• **The problem**: In your copy, each record should read exactly as it does below, and no pictures should be present.

• **Scene images with change listings**:
□ □ □ □ □

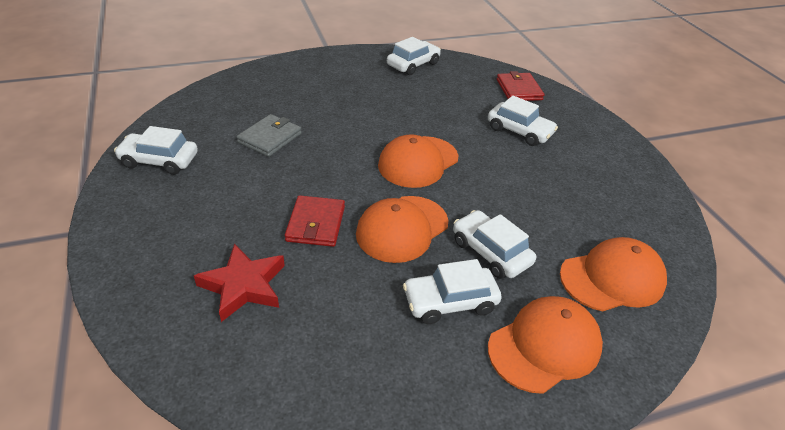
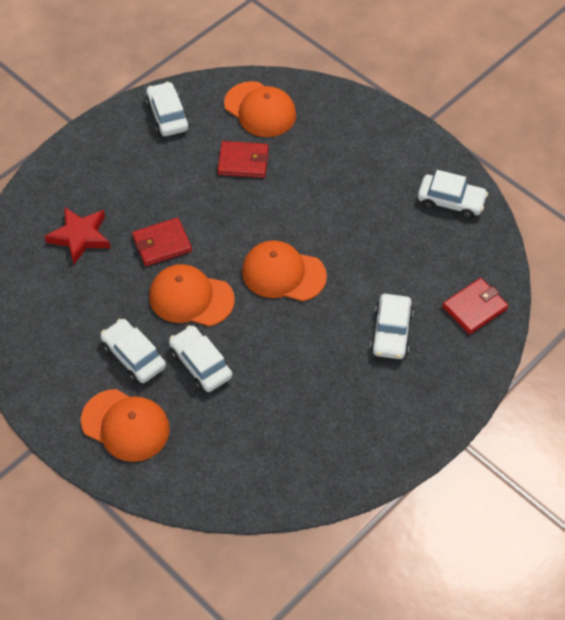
camera: 65 degrees right, 15 degrees up
(270, 138) = (243, 162): grey wallet -> red wallet
(491, 252) = (201, 364): white car -> white car turned 60 degrees counterclockwise
(612, 278) = (222, 454): orange cap -> orange cap (260, 110)

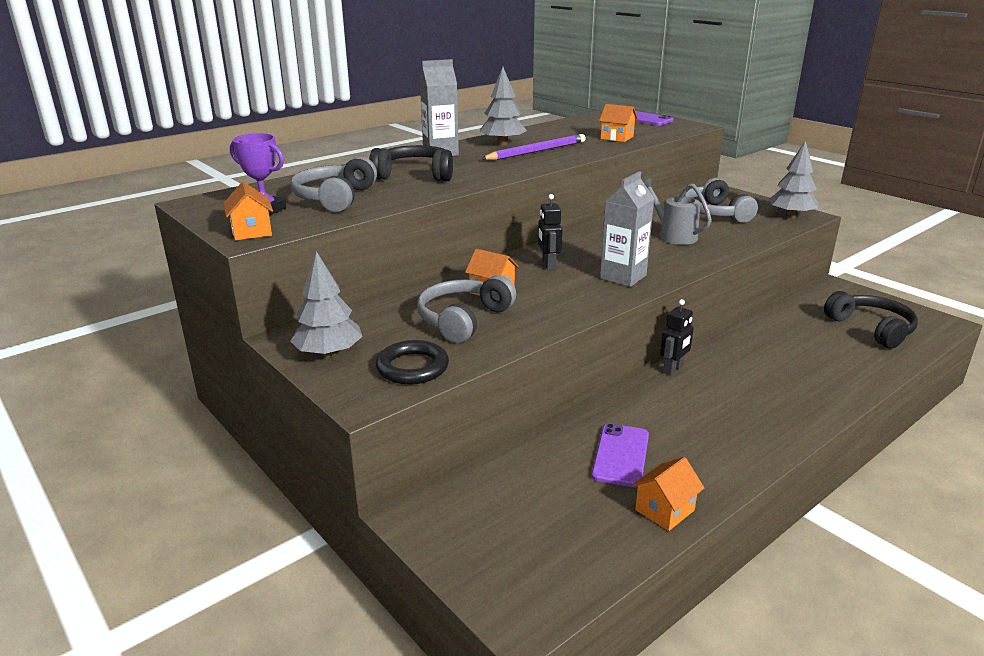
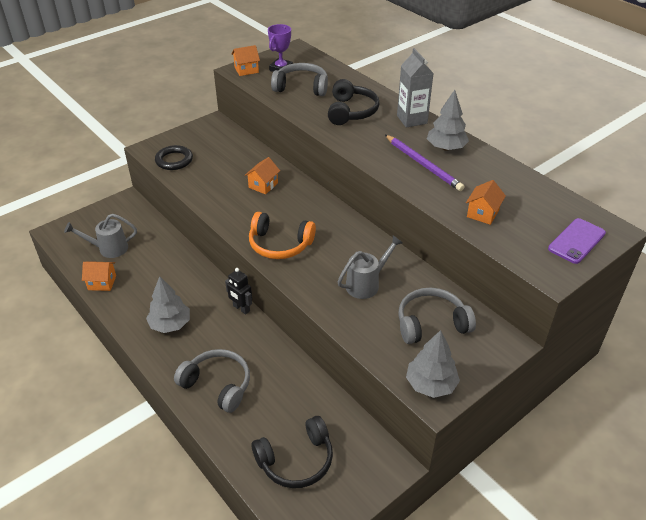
camera: 90 degrees right, 15 degrees up
(329, 353) = (195, 135): grey tree -> grey tree (170, 324)
(463, 320) = (224, 175): grey headphones -> grey headphones (217, 385)
(548, 265) = (304, 210): black robot -> none
(570, 517) = (109, 249): none -> grey watering can
(620, 455) = (151, 271): purple phone -> none
(623, 277) = (280, 244): grey carton -> orange headphones
(664, 510) = (102, 283): orange house -> orange house turned 45 degrees counterclockwise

□ □ □ □ □

• **Answer for this exercise**:
camera: 65 degrees right, 15 degrees up
(270, 138) = (243, 162): grey wallet -> red wallet
(491, 252) = (201, 364): white car -> white car turned 60 degrees counterclockwise
(612, 278) = (222, 454): orange cap -> orange cap (260, 110)

camera: 90 degrees right, 15 degrees up
(329, 353) = (195, 135): grey tree -> grey tree (170, 324)
(463, 320) = (224, 175): grey headphones -> grey headphones (217, 385)
(548, 265) = (304, 210): black robot -> none
(570, 517) = (109, 249): none -> grey watering can
(620, 455) = (151, 271): purple phone -> none
(623, 277) = (280, 244): grey carton -> orange headphones
(664, 510) = (102, 283): orange house -> orange house turned 45 degrees counterclockwise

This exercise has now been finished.